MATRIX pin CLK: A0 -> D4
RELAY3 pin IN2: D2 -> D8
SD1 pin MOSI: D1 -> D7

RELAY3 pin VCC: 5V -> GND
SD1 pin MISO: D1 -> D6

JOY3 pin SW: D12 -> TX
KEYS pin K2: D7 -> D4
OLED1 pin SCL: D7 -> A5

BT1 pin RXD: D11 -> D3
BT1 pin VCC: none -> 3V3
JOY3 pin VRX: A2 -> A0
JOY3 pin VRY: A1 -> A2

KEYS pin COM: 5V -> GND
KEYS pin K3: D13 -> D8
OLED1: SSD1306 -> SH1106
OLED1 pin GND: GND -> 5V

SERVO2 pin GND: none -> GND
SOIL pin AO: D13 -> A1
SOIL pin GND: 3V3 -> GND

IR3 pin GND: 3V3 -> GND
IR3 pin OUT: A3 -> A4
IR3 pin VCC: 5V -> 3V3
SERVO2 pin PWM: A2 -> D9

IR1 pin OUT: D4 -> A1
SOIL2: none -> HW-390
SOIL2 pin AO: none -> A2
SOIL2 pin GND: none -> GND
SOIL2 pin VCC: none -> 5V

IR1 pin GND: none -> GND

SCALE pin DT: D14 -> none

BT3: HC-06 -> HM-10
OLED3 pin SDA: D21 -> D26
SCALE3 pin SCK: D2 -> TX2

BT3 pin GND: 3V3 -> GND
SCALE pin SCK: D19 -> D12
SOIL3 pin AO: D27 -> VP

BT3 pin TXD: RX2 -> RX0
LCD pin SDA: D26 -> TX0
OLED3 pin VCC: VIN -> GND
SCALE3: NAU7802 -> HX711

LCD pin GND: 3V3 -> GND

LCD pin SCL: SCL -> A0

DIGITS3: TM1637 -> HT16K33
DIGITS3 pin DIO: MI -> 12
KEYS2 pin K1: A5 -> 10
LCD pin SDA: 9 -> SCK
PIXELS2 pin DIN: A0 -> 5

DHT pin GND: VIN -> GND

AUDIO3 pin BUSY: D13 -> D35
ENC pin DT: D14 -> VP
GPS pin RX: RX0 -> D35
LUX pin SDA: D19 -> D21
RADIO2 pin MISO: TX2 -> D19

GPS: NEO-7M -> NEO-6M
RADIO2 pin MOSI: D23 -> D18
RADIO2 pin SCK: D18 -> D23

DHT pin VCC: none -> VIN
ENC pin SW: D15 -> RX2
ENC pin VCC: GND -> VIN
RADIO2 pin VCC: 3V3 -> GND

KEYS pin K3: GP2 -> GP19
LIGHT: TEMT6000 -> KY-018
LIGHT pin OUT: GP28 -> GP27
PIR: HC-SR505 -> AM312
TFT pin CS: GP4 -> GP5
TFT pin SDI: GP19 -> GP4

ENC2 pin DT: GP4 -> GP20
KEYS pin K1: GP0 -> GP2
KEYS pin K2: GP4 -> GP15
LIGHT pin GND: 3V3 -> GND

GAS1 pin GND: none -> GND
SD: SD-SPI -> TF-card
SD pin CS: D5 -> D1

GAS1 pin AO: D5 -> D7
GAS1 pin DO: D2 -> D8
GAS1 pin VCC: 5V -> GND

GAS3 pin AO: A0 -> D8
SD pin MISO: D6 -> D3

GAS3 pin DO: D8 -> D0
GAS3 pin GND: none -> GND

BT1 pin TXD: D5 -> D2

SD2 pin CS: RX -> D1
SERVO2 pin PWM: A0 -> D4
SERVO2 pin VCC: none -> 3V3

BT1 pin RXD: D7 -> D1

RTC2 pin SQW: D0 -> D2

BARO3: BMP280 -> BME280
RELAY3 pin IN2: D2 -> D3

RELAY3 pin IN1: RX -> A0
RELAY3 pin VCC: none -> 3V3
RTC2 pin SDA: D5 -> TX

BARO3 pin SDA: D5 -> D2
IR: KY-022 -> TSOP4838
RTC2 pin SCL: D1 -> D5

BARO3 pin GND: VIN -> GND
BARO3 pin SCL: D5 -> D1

__Task requirements__
Please give an exact copy of every entry.

__Exercise response__
MATRIX pin CLK: A0 -> D4
RELAY3 pin IN2: D2 -> D8
SD1 pin MOSI: D1 -> D7

RELAY3 pin VCC: 5V -> GND
SD1 pin MISO: D1 -> D6

JOY3 pin SW: D12 -> TX
KEYS pin K2: D7 -> D4
OLED1 pin SCL: D7 -> A5

BT1 pin RXD: D11 -> D3
BT1 pin VCC: none -> 3V3
JOY3 pin VRX: A2 -> A0
JOY3 pin VRY: A1 -> A2

KEYS pin COM: 5V -> GND
KEYS pin K3: D13 -> D8
OLED1: SSD1306 -> SH1106
OLED1 pin GND: GND -> 5V

SERVO2 pin GND: none -> GND
SOIL pin AO: D13 -> A1
SOIL pin GND: 3V3 -> GND

IR3 pin GND: 3V3 -> GND
IR3 pin OUT: A3 -> A4
IR3 pin VCC: 5V -> 3V3
SERVO2 pin PWM: A2 -> D9

IR1 pin OUT: D4 -> A1
SOIL2: none -> HW-390
SOIL2 pin AO: none -> A2
SOIL2 pin GND: none -> GND
SOIL2 pin VCC: none -> 5V

IR1 pin GND: none -> GND

SCALE pin DT: D14 -> none

BT3: HC-06 -> HM-10
OLED3 pin SDA: D21 -> D26
SCALE3 pin SCK: D2 -> TX2

BT3 pin GND: 3V3 -> GND
SCALE pin SCK: D19 -> D12
SOIL3 pin AO: D27 -> VP

BT3 pin TXD: RX2 -> RX0
LCD pin SDA: D26 -> TX0
OLED3 pin VCC: VIN -> GND
SCALE3: NAU7802 -> HX711

LCD pin GND: 3V3 -> GND

LCD pin SCL: SCL -> A0

DIGITS3: TM1637 -> HT16K33
DIGITS3 pin DIO: MI -> 12
KEYS2 pin K1: A5 -> 10
LCD pin SDA: 9 -> SCK
PIXELS2 pin DIN: A0 -> 5

DHT pin GND: VIN -> GND

AUDIO3 pin BUSY: D13 -> D35
ENC pin DT: D14 -> VP
GPS pin RX: RX0 -> D35
LUX pin SDA: D19 -> D21
RADIO2 pin MISO: TX2 -> D19

GPS: NEO-7M -> NEO-6M
RADIO2 pin MOSI: D23 -> D18
RADIO2 pin SCK: D18 -> D23

DHT pin VCC: none -> VIN
ENC pin SW: D15 -> RX2
ENC pin VCC: GND -> VIN
RADIO2 pin VCC: 3V3 -> GND

KEYS pin K3: GP2 -> GP19
LIGHT: TEMT6000 -> KY-018
LIGHT pin OUT: GP28 -> GP27
PIR: HC-SR505 -> AM312
TFT pin CS: GP4 -> GP5
TFT pin SDI: GP19 -> GP4

ENC2 pin DT: GP4 -> GP20
KEYS pin K1: GP0 -> GP2
KEYS pin K2: GP4 -> GP15
LIGHT pin GND: 3V3 -> GND

GAS1 pin GND: none -> GND
SD: SD-SPI -> TF-card
SD pin CS: D5 -> D1

GAS1 pin AO: D5 -> D7
GAS1 pin DO: D2 -> D8
GAS1 pin VCC: 5V -> GND

GAS3 pin AO: A0 -> D8
SD pin MISO: D6 -> D3

GAS3 pin DO: D8 -> D0
GAS3 pin GND: none -> GND

BT1 pin TXD: D5 -> D2

SD2 pin CS: RX -> D1
SERVO2 pin PWM: A0 -> D4
SERVO2 pin VCC: none -> 3V3

BT1 pin RXD: D7 -> D1

RTC2 pin SQW: D0 -> D2

BARO3: BMP280 -> BME280
RELAY3 pin IN2: D2 -> D3

RELAY3 pin IN1: RX -> A0
RELAY3 pin VCC: none -> 3V3
RTC2 pin SDA: D5 -> TX

BARO3 pin SDA: D5 -> D2
IR: KY-022 -> TSOP4838
RTC2 pin SCL: D1 -> D5

BARO3 pin GND: VIN -> GND
BARO3 pin SCL: D5 -> D1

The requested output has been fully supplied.